● **Exercise brief**
Reproduce, please, the line that holds "J2 pin 2: N_21 -> N_13" and all later lines through the end of the entries below, exactly; omit pictures.

● **Recorded data**
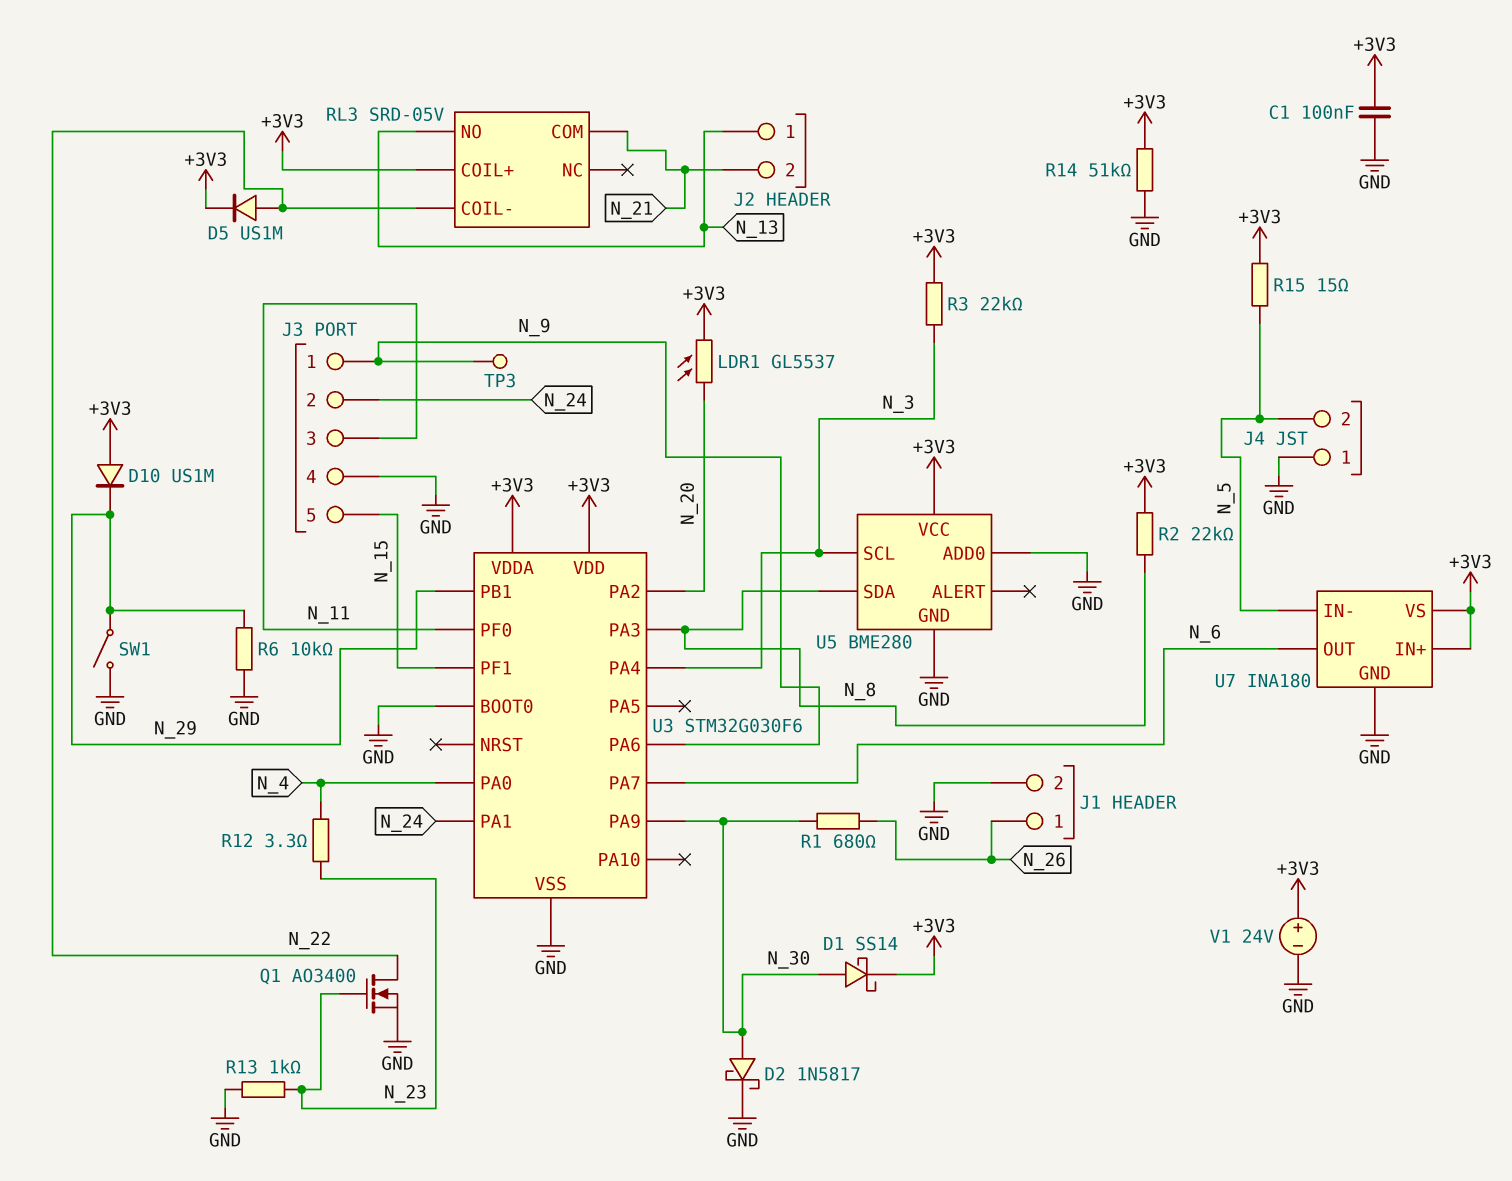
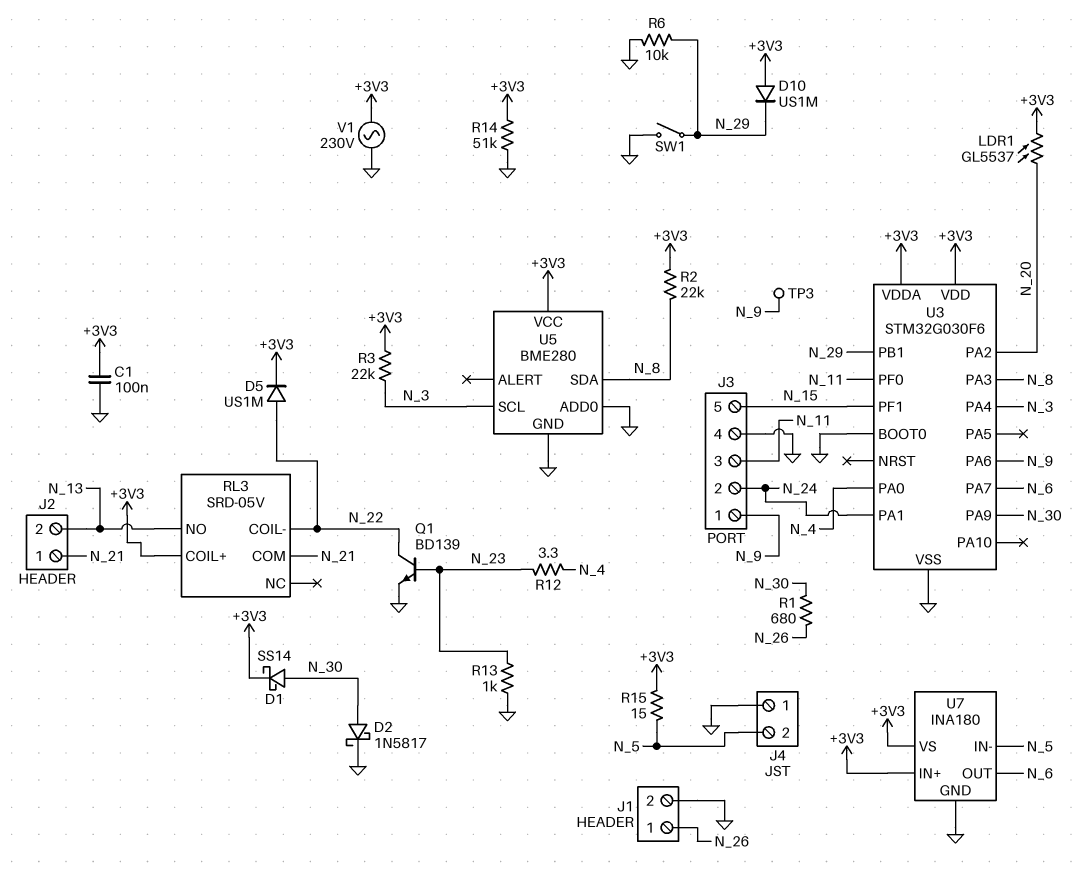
J2 pin 1: N_13 -> N_21
J2 pin 2: N_21 -> N_13
Q1: NMOS AO3400 (G N_23, D N_22, S GND) -> NPN BD139 (B N_23, C N_22, E GND)
V1: 24V (plus +3V3, minus GND) -> AC 230V (+3V3, GND)

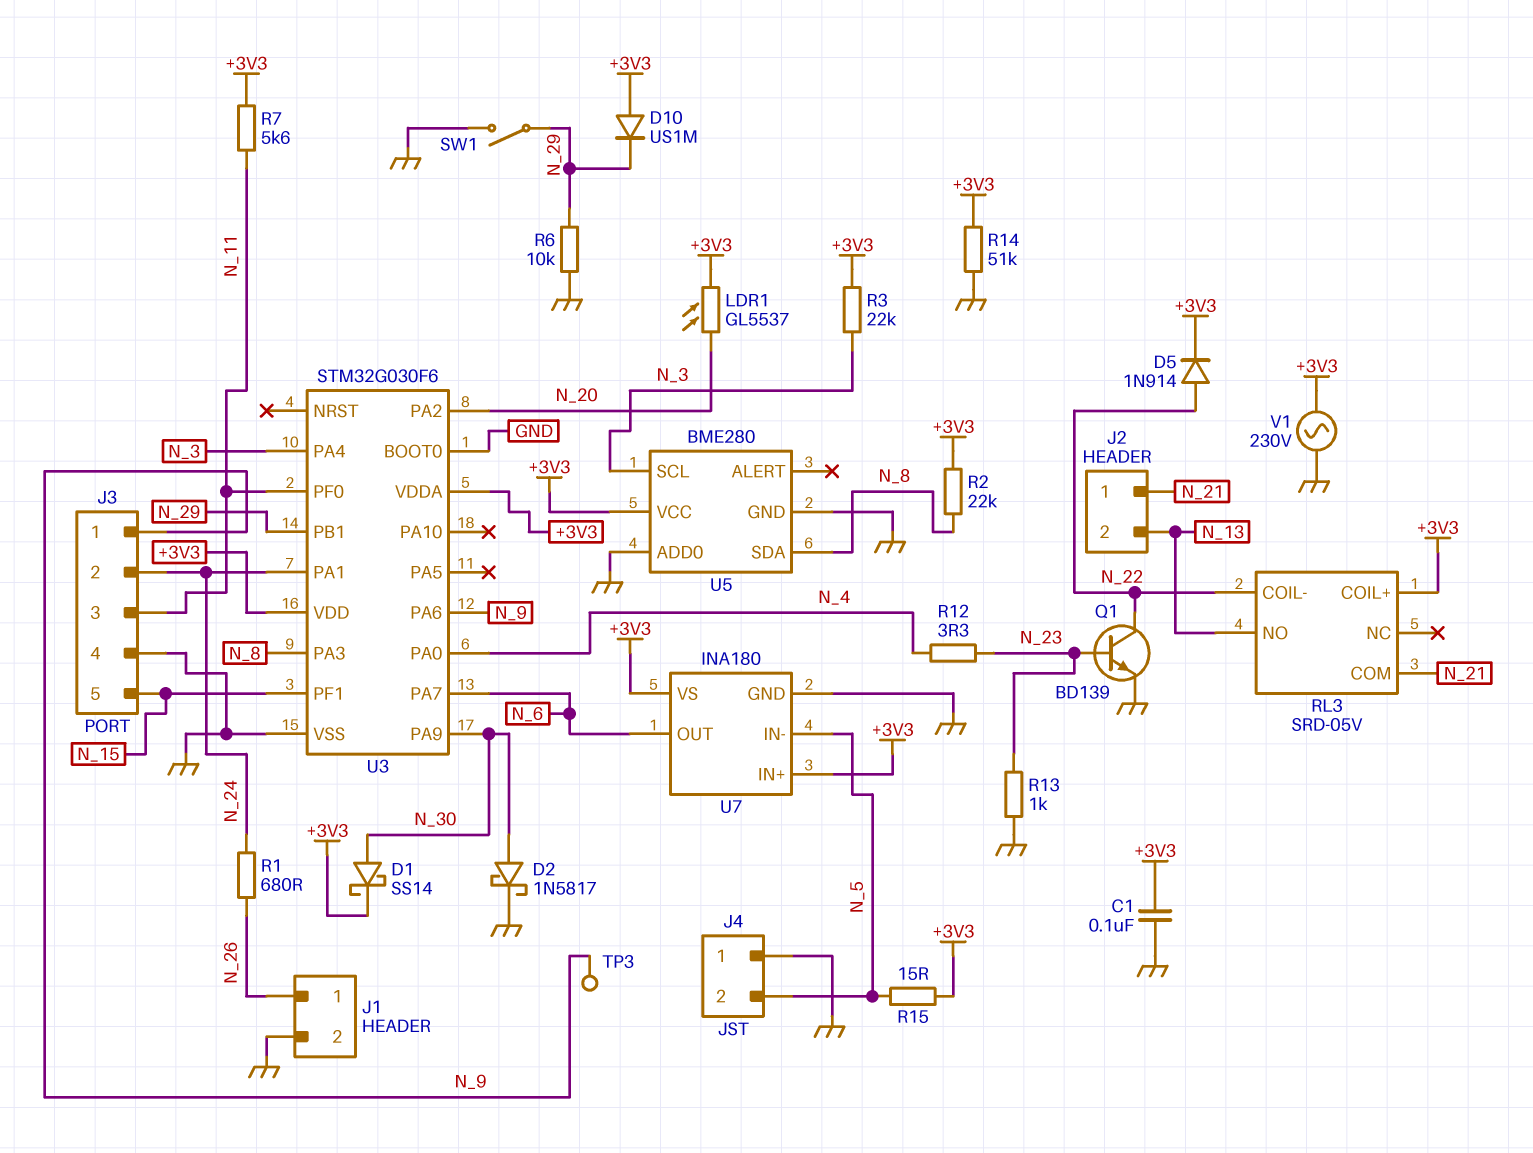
D5: diode US1M (A N_22, K +3V3) -> diode 1N914 (A N_22, K +3V3)
R1: 680 (N_26, N_30) -> 680 (N_24, N_26)
R7: none -> 5.6k (+3V3, N_11)

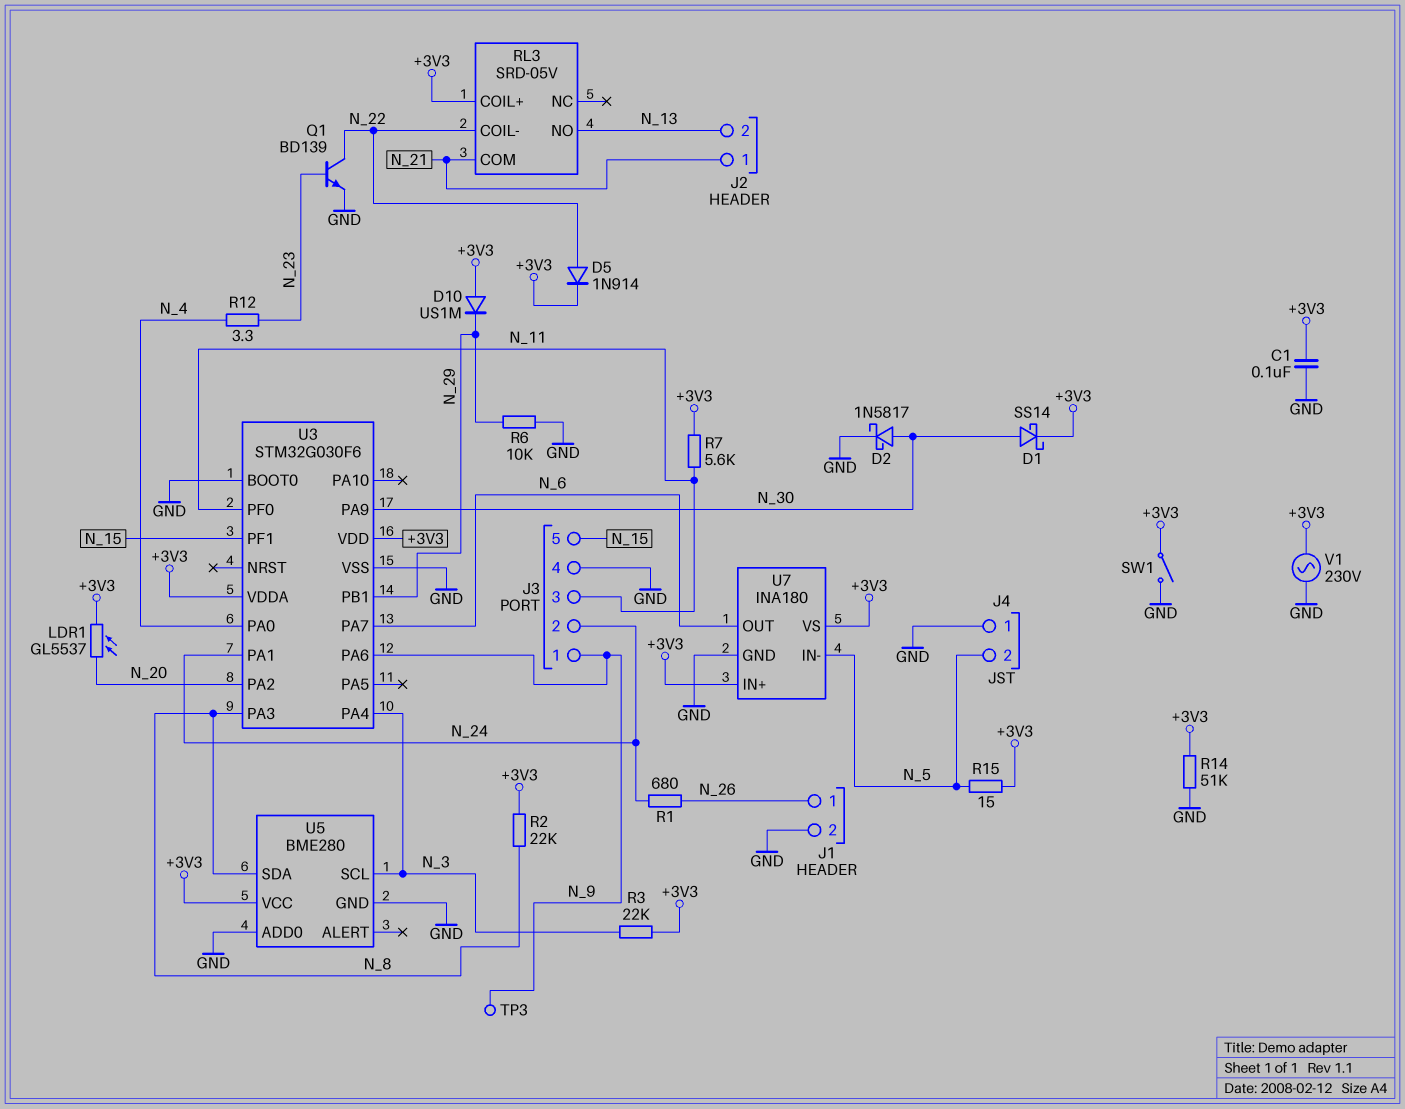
R13: 1k (GND, N_23) -> none
SW1: switch (GND, N_29) -> switch (+3V3, GND)

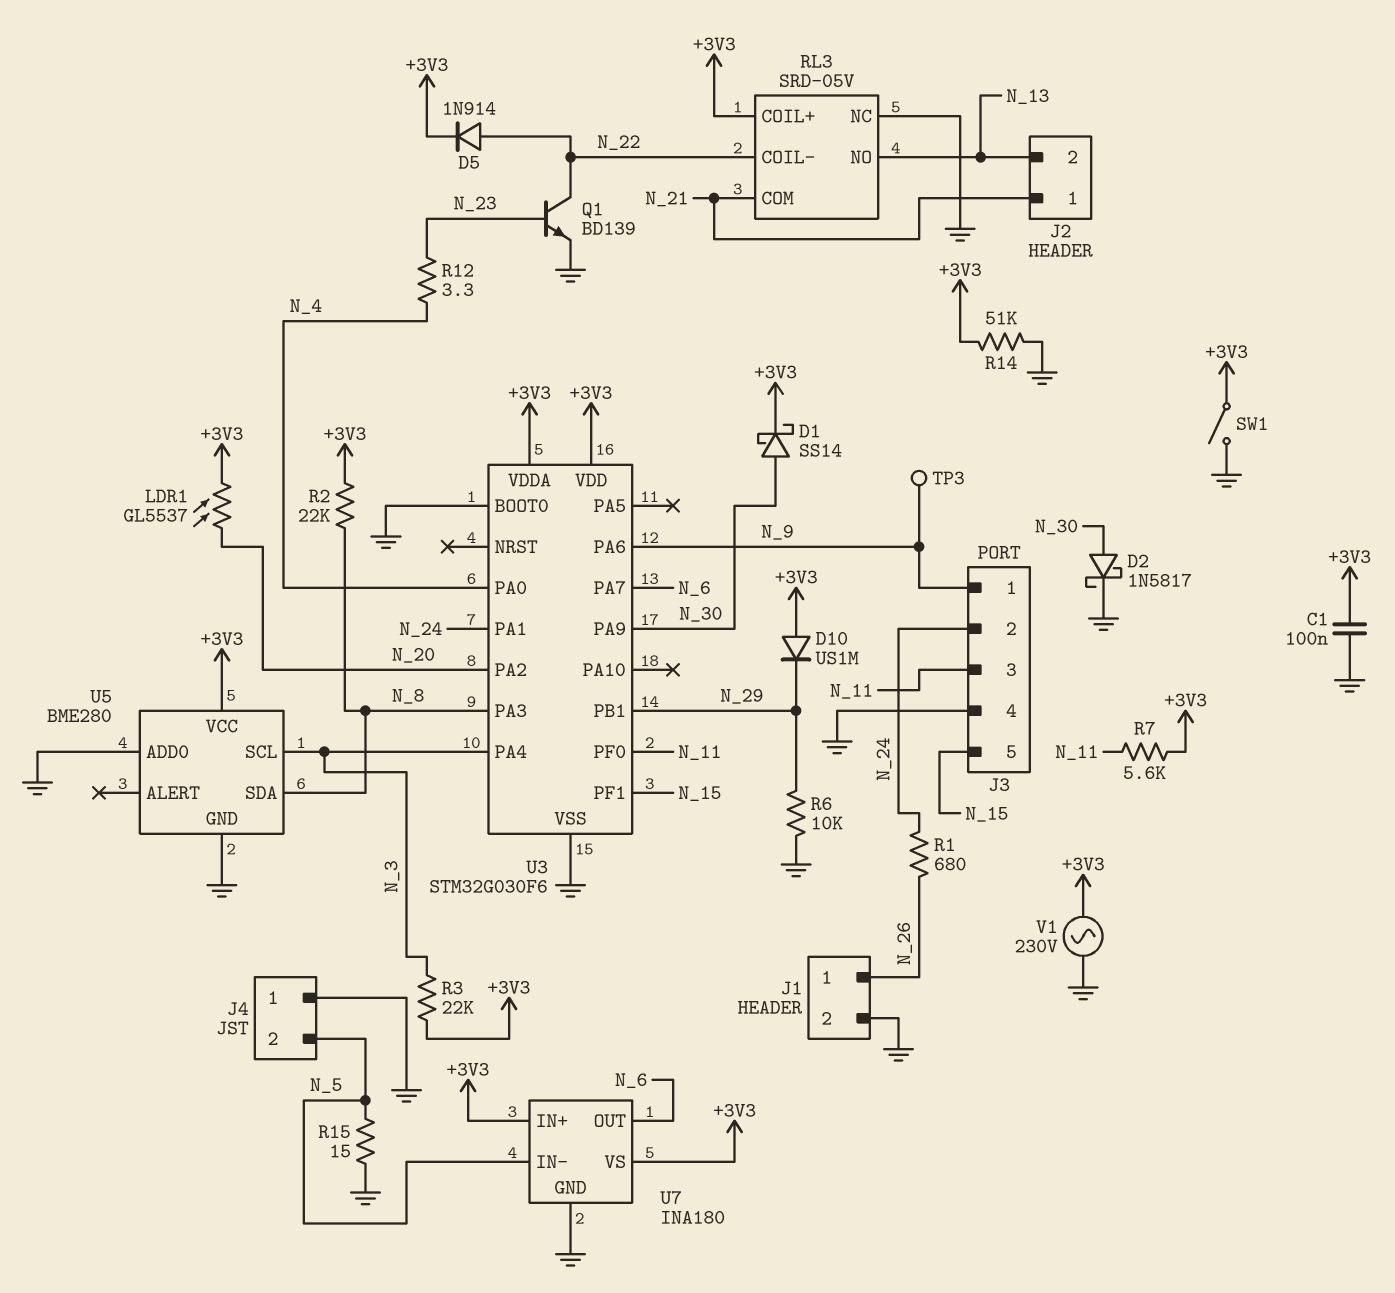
R15: 15 (+3V3, N_5) -> 15 (GND, N_5)
RL3 pin NC: none -> GND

● **Output of the task**
J2 pin 2: N_21 -> N_13
Q1: NMOS AO3400 (G N_23, D N_22, S GND) -> NPN BD139 (B N_23, C N_22, E GND)
V1: 24V (plus +3V3, minus GND) -> AC 230V (+3V3, GND)

D5: diode US1M (A N_22, K +3V3) -> diode 1N914 (A N_22, K +3V3)
R1: 680 (N_26, N_30) -> 680 (N_24, N_26)
R7: none -> 5.6k (+3V3, N_11)

R13: 1k (GND, N_23) -> none
SW1: switch (GND, N_29) -> switch (+3V3, GND)

R15: 15 (+3V3, N_5) -> 15 (GND, N_5)
RL3 pin NC: none -> GND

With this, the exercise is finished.